— Problem —
Transcribe each line below without altering anything.
----
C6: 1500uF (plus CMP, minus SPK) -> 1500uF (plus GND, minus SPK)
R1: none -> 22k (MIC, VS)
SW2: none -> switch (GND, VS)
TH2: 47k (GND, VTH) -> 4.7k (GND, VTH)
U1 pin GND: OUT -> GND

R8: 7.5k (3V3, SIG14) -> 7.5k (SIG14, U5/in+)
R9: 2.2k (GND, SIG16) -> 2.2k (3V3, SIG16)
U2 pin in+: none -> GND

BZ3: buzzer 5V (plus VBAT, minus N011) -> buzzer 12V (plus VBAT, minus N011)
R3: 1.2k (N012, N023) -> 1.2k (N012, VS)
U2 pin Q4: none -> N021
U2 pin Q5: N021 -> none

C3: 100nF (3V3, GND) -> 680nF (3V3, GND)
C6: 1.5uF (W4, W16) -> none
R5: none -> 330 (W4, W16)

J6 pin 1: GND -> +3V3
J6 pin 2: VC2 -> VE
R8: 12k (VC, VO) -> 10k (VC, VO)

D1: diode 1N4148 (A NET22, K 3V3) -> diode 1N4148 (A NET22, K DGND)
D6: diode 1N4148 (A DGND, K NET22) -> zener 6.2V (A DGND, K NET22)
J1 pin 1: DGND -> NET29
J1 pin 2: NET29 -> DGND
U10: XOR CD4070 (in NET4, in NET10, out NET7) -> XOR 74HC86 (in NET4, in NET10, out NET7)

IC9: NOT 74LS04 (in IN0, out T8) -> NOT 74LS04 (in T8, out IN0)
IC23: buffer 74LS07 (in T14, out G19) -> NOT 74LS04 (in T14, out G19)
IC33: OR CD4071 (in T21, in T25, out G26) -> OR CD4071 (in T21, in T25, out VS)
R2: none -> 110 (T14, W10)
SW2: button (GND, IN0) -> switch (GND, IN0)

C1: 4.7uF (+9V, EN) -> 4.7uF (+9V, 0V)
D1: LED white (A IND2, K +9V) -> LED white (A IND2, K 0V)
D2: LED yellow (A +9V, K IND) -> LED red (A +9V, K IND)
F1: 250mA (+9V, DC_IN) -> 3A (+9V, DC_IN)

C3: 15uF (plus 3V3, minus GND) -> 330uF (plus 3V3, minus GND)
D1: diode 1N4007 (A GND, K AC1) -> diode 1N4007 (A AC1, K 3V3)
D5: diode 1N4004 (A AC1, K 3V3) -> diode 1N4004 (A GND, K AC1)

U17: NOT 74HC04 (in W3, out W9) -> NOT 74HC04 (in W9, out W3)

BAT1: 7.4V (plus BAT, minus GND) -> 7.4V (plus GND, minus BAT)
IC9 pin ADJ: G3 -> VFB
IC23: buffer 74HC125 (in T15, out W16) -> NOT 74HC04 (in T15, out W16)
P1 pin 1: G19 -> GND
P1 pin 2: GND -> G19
----
— Output for this exercise —
C6: 1500uF (plus CMP, minus SPK) -> 1500uF (plus GND, minus SPK)
R1: none -> 22k (MIC, VS)
SW2: none -> switch (GND, VS)
TH2: 47k (GND, VTH) -> 4.7k (GND, VTH)
U1 pin GND: OUT -> GND

R8: 7.5k (3V3, SIG14) -> 7.5k (SIG14, U5/in+)
R9: 2.2k (GND, SIG16) -> 2.2k (3V3, SIG16)
U2 pin in+: none -> GND

BZ3: buzzer 5V (plus VBAT, minus N011) -> buzzer 12V (plus VBAT, minus N011)
R3: 1.2k (N012, N023) -> 1.2k (N012, VS)
U2 pin Q4: none -> N021
U2 pin Q5: N021 -> none

C3: 100nF (3V3, GND) -> 680nF (3V3, GND)
C6: 1.5uF (W4, W16) -> none
R5: none -> 330 (W4, W16)

J6 pin 1: GND -> +3V3
J6 pin 2: VC2 -> VE
R8: 12k (VC, VO) -> 10k (VC, VO)

D1: diode 1N4148 (A NET22, K 3V3) -> diode 1N4148 (A NET22, K DGND)
D6: diode 1N4148 (A DGND, K NET22) -> zener 6.2V (A DGND, K NET22)
J1 pin 1: DGND -> NET29
J1 pin 2: NET29 -> DGND
U10: XOR CD4070 (in NET4, in NET10, out NET7) -> XOR 74HC86 (in NET4, in NET10, out NET7)

IC9: NOT 74LS04 (in IN0, out T8) -> NOT 74LS04 (in T8, out IN0)
IC23: buffer 74LS07 (in T14, out G19) -> NOT 74LS04 (in T14, out G19)
IC33: OR CD4071 (in T21, in T25, out G26) -> OR CD4071 (in T21, in T25, out VS)
R2: none -> 110 (T14, W10)
SW2: button (GND, IN0) -> switch (GND, IN0)

C1: 4.7uF (+9V, EN) -> 4.7uF (+9V, 0V)
D1: LED white (A IND2, K +9V) -> LED white (A IND2, K 0V)
D2: LED yellow (A +9V, K IND) -> LED red (A +9V, K IND)
F1: 250mA (+9V, DC_IN) -> 3A (+9V, DC_IN)

C3: 15uF (plus 3V3, minus GND) -> 330uF (plus 3V3, minus GND)
D1: diode 1N4007 (A GND, K AC1) -> diode 1N4007 (A AC1, K 3V3)
D5: diode 1N4004 (A AC1, K 3V3) -> diode 1N4004 (A GND, K AC1)

U17: NOT 74HC04 (in W3, out W9) -> NOT 74HC04 (in W9, out W3)

BAT1: 7.4V (plus BAT, minus GND) -> 7.4V (plus GND, minus BAT)
IC9 pin ADJ: G3 -> VFB
IC23: buffer 74HC125 (in T15, out W16) -> NOT 74HC04 (in T15, out W16)
P1 pin 1: G19 -> GND
P1 pin 2: GND -> G19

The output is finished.